RECORDS FOR PROCESSING –
• • • • • • •

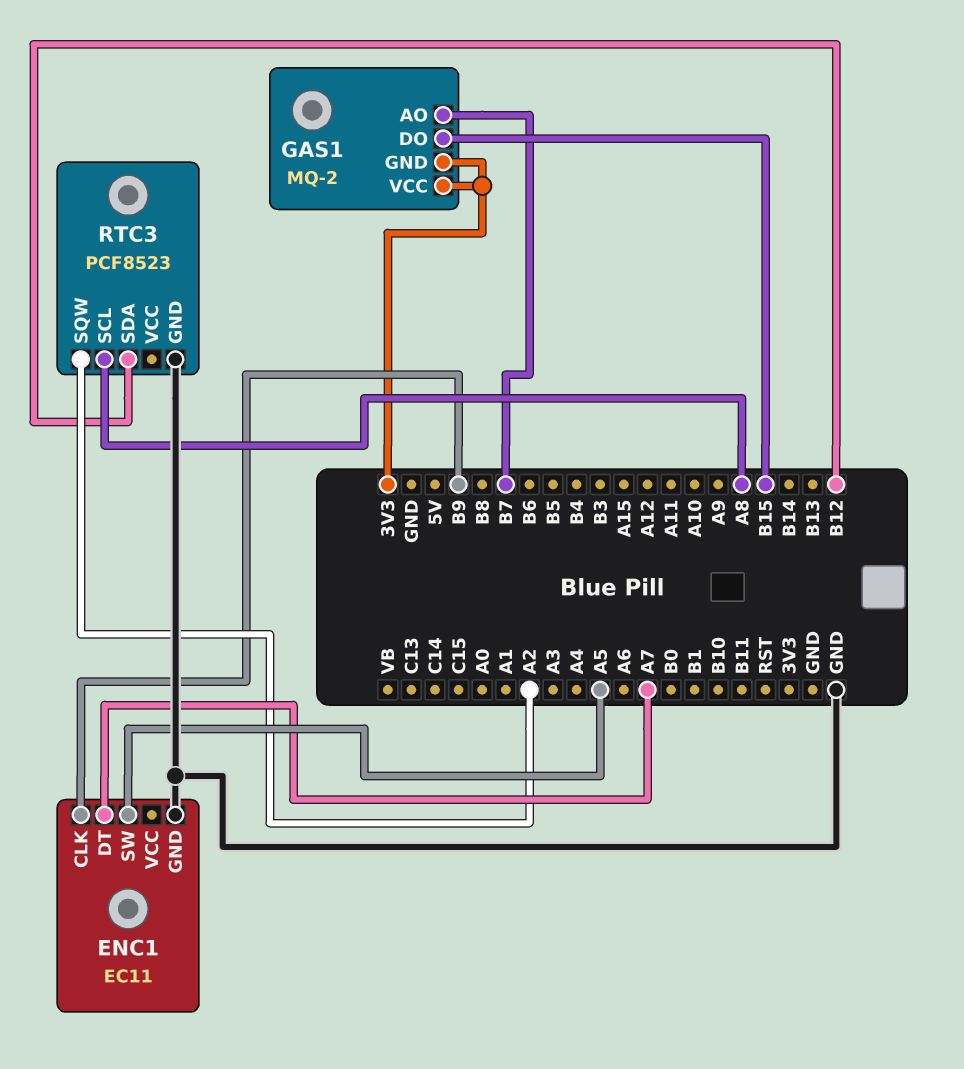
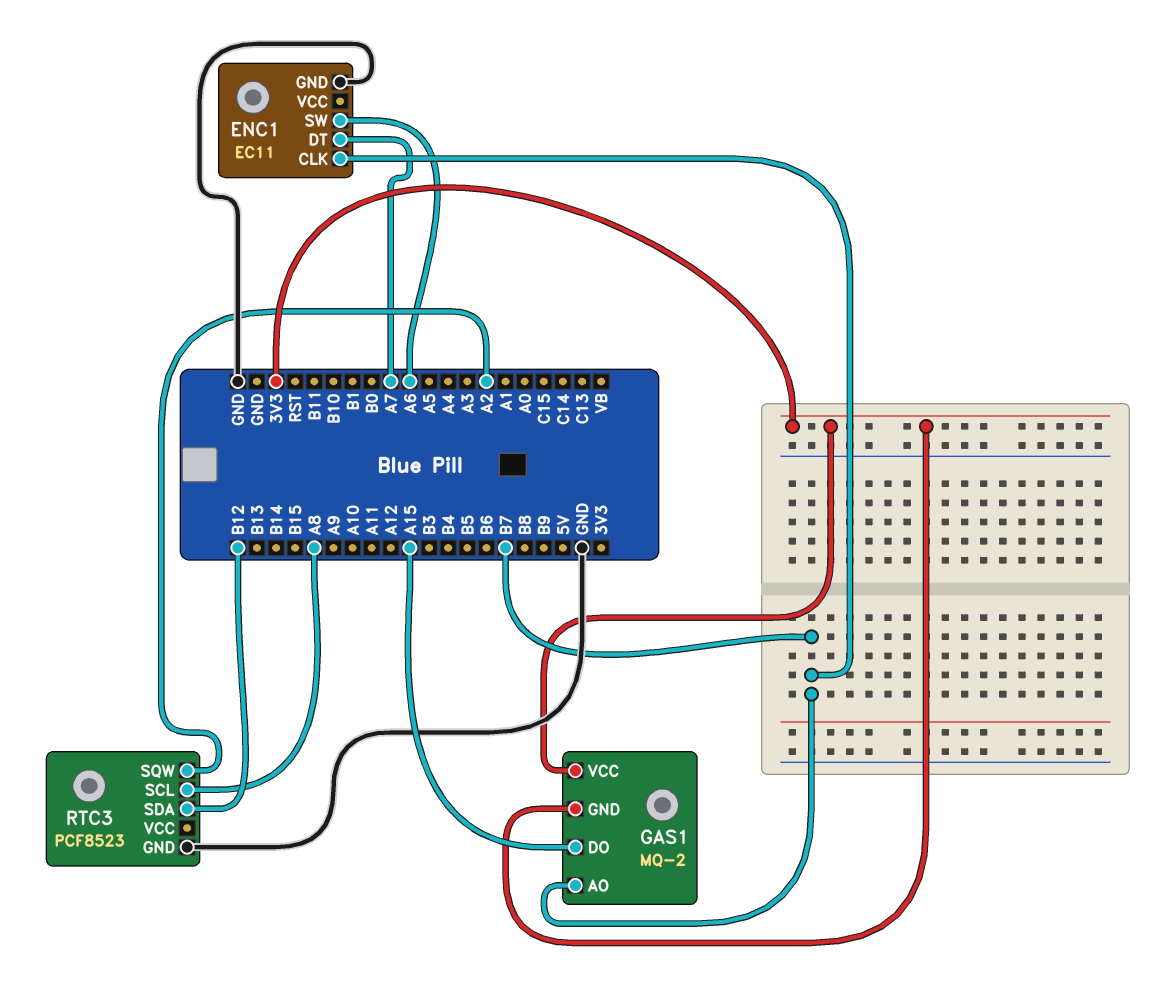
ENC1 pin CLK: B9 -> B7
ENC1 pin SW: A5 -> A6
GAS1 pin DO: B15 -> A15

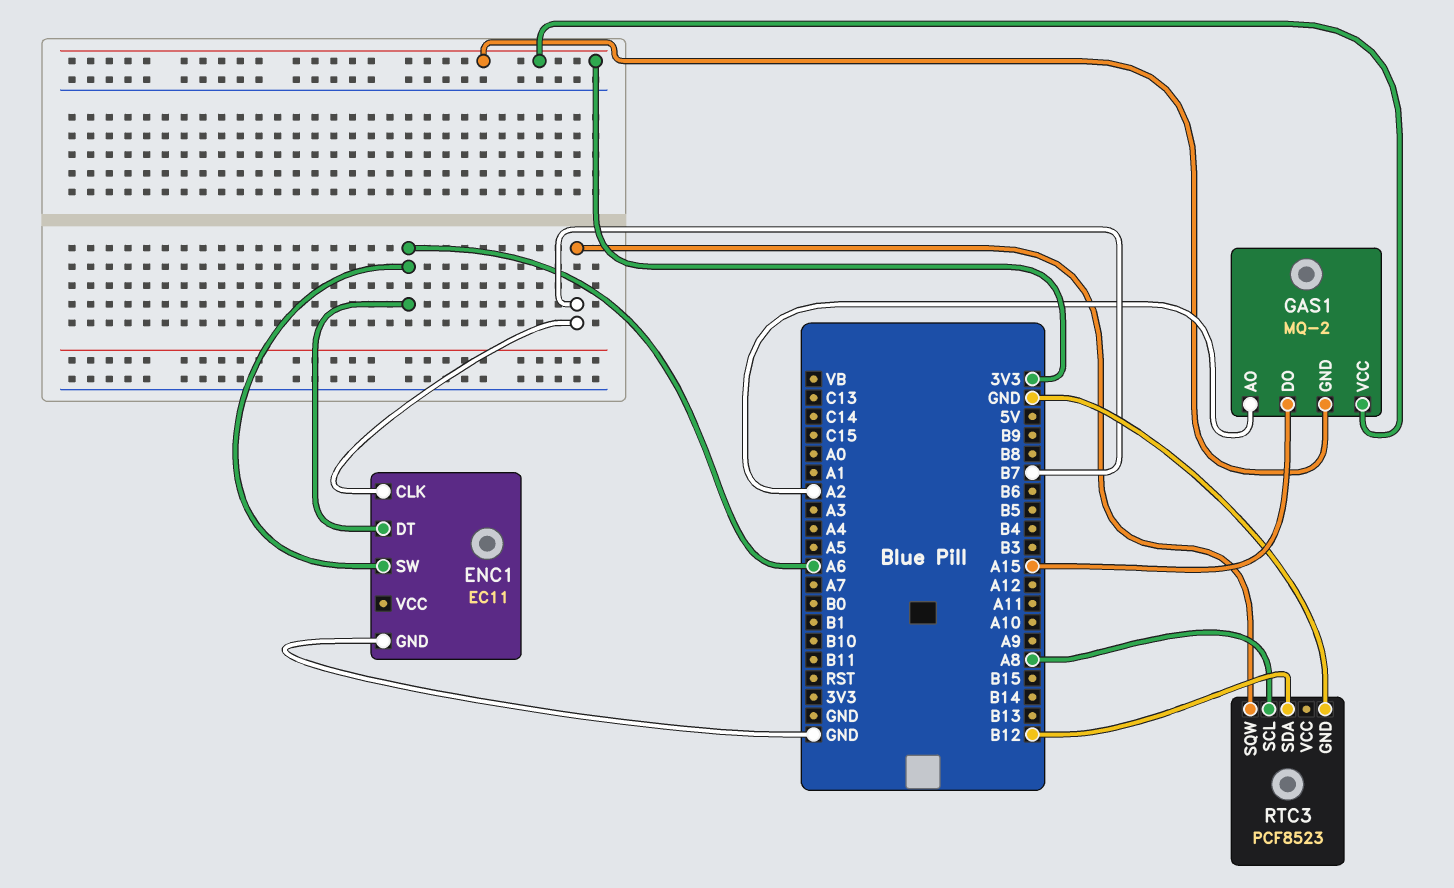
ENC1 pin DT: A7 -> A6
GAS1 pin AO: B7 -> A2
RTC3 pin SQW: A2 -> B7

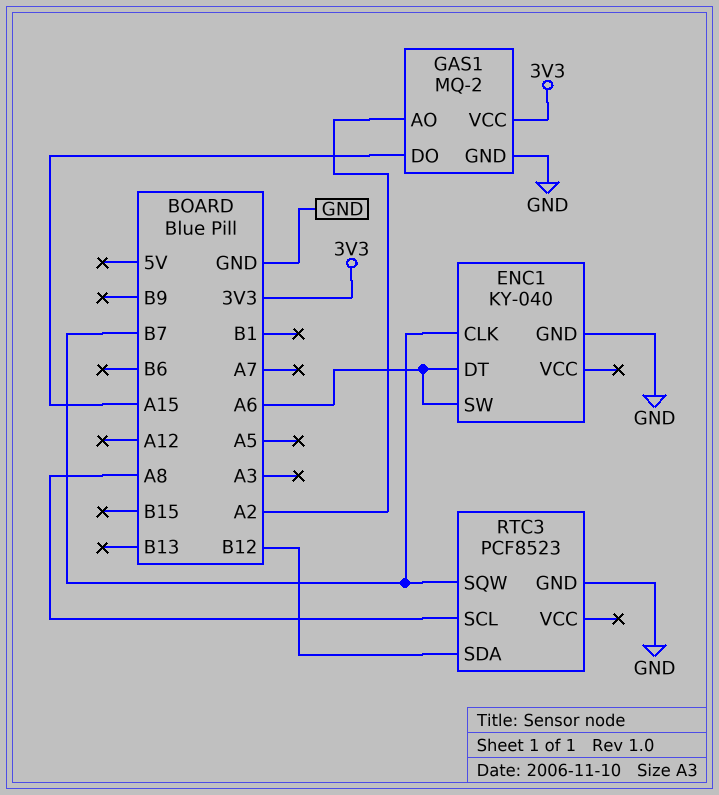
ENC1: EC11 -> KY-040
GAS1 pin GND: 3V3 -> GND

• • • • • • •

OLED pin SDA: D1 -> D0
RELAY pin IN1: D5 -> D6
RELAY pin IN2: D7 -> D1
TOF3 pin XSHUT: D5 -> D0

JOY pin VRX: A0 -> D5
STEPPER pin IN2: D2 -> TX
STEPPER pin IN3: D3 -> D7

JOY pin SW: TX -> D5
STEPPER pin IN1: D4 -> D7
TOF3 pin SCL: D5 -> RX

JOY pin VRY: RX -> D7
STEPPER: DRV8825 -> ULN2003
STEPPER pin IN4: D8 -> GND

• • • • • • •

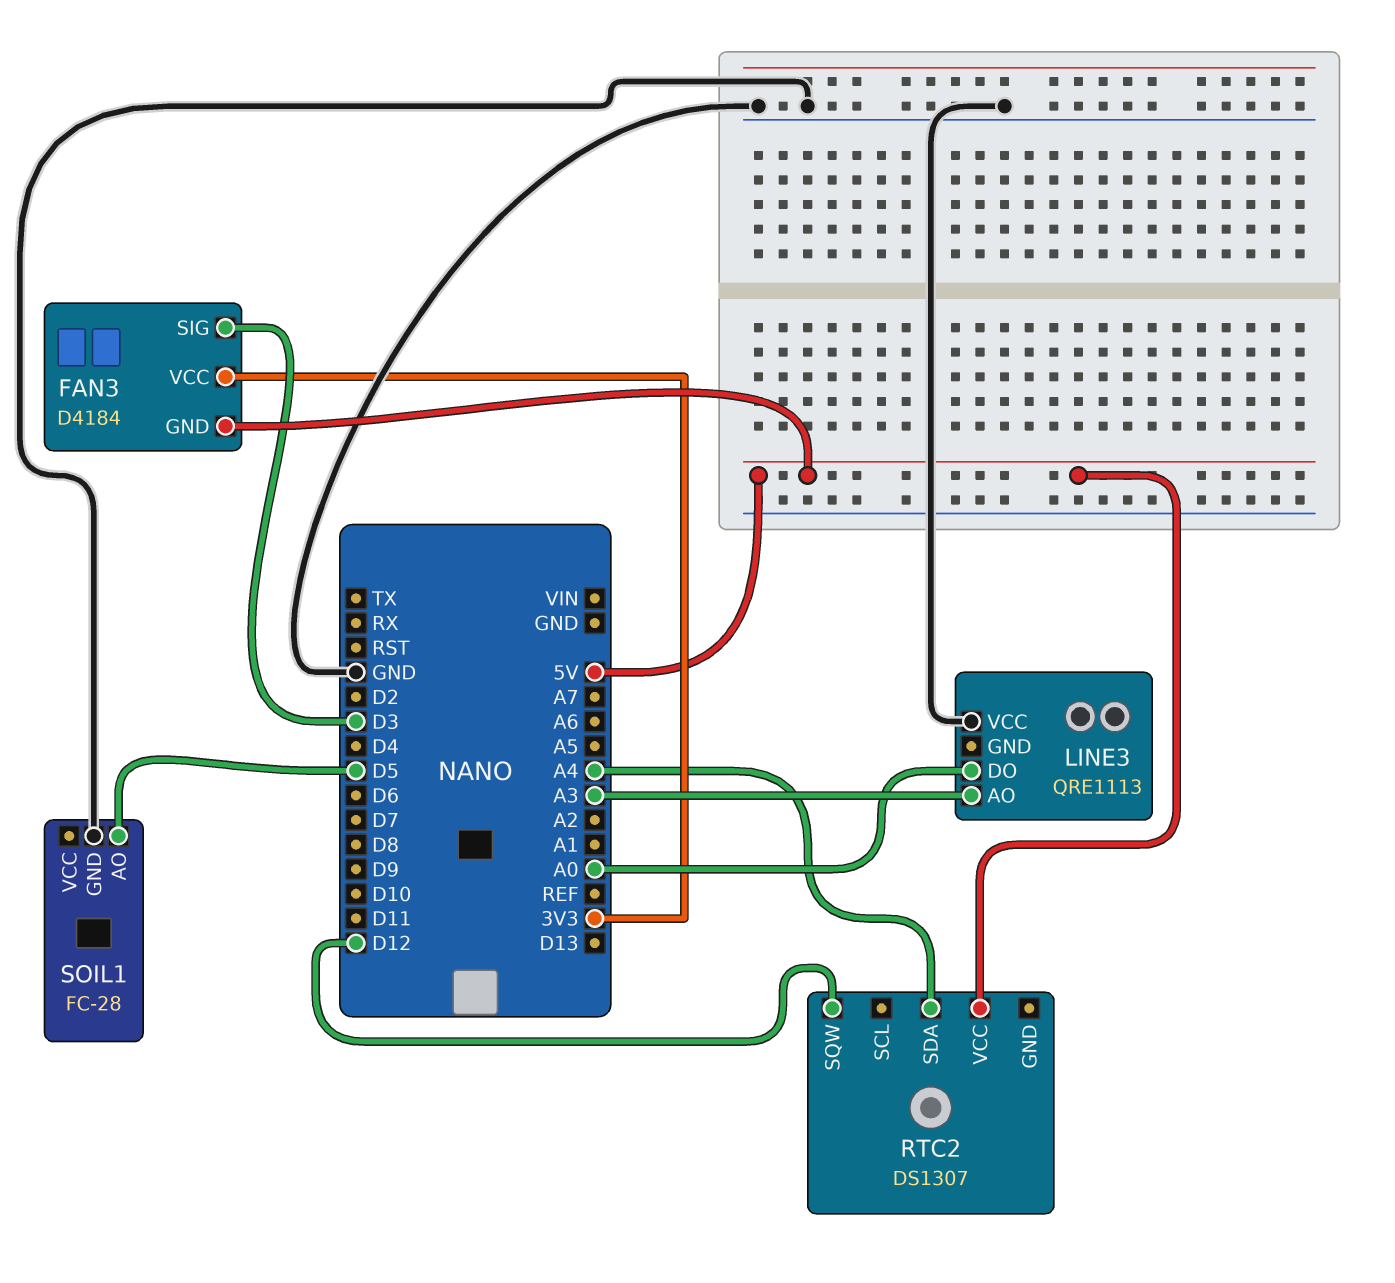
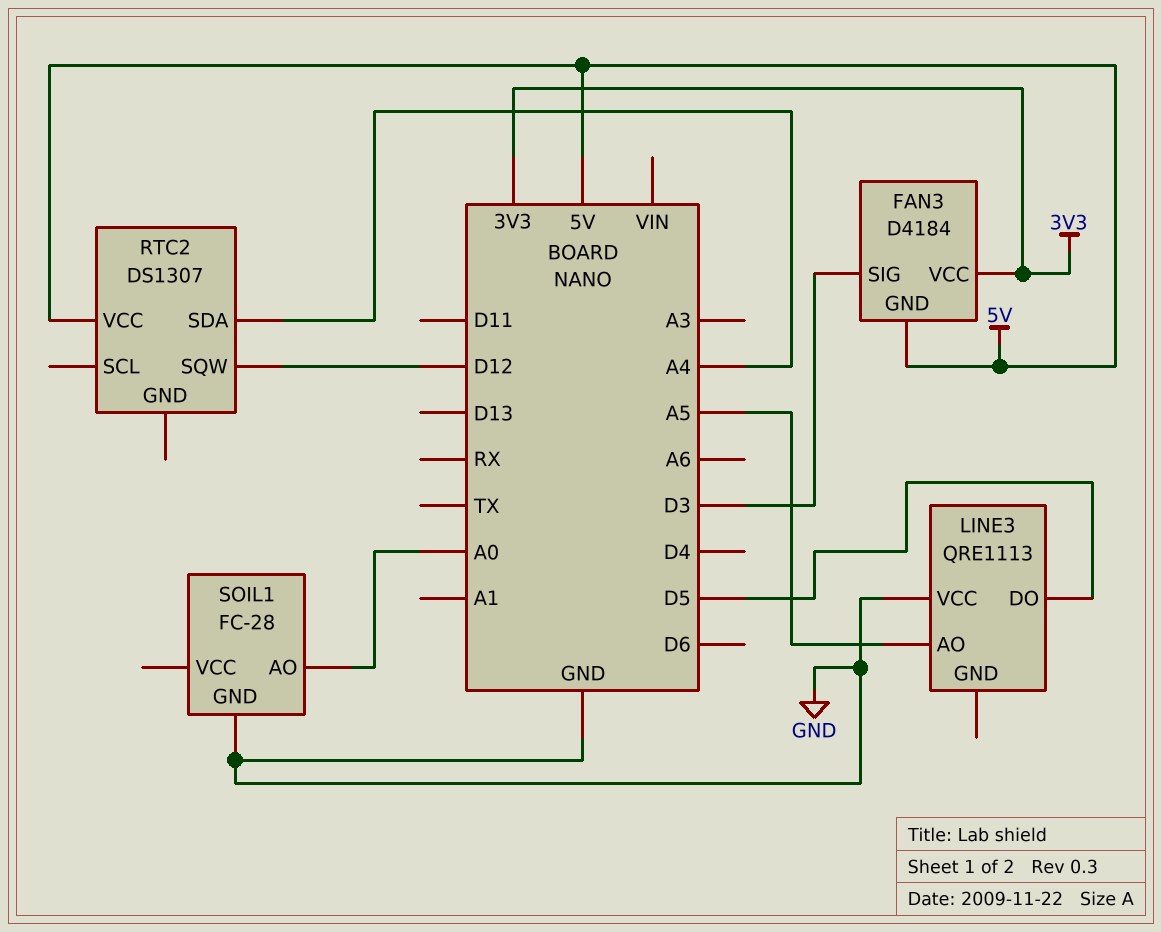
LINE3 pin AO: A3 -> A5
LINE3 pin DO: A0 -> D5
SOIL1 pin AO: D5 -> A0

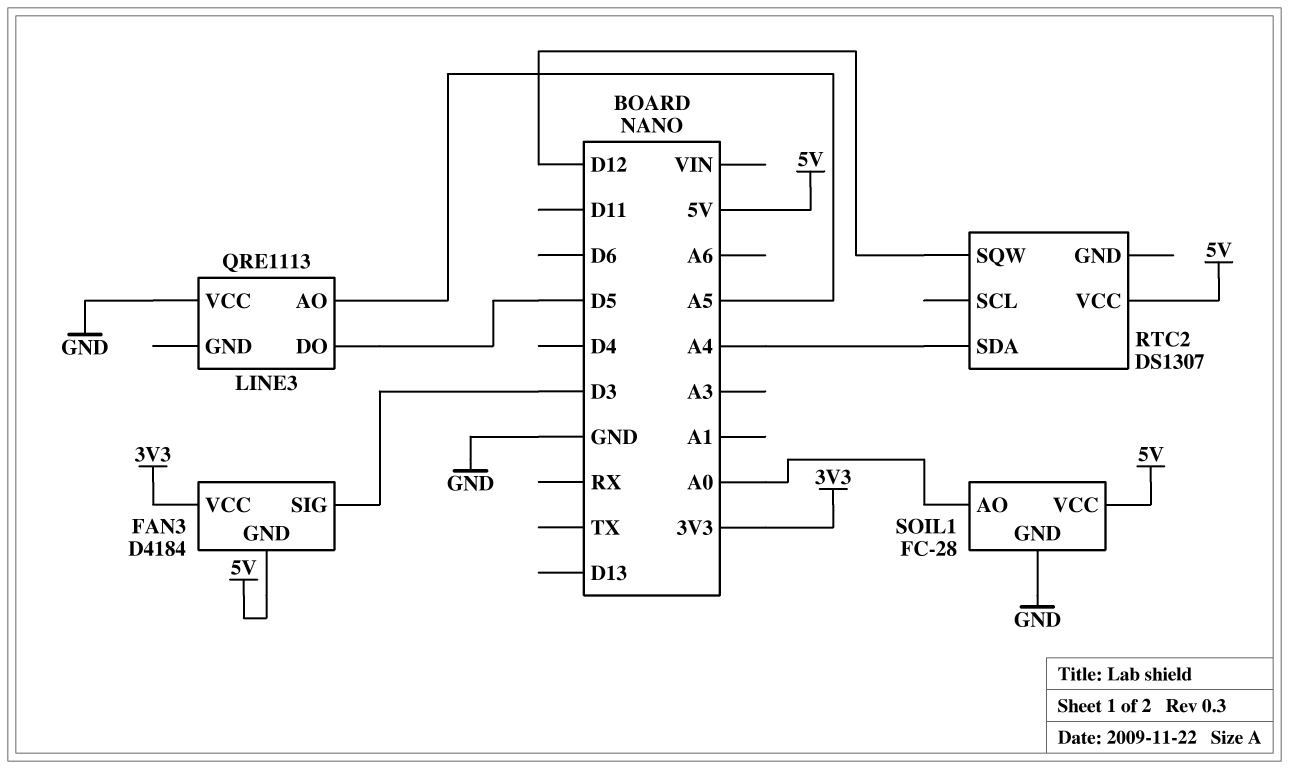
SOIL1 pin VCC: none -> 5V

• • • • • • •

Keep only the lines of the listing that contain the word "STEPPER", and copy them.

STEPPER pin IN2: D2 -> TX
STEPPER pin IN3: D3 -> D7
STEPPER pin IN1: D4 -> D7
STEPPER: DRV8825 -> ULN2003
STEPPER pin IN4: D8 -> GND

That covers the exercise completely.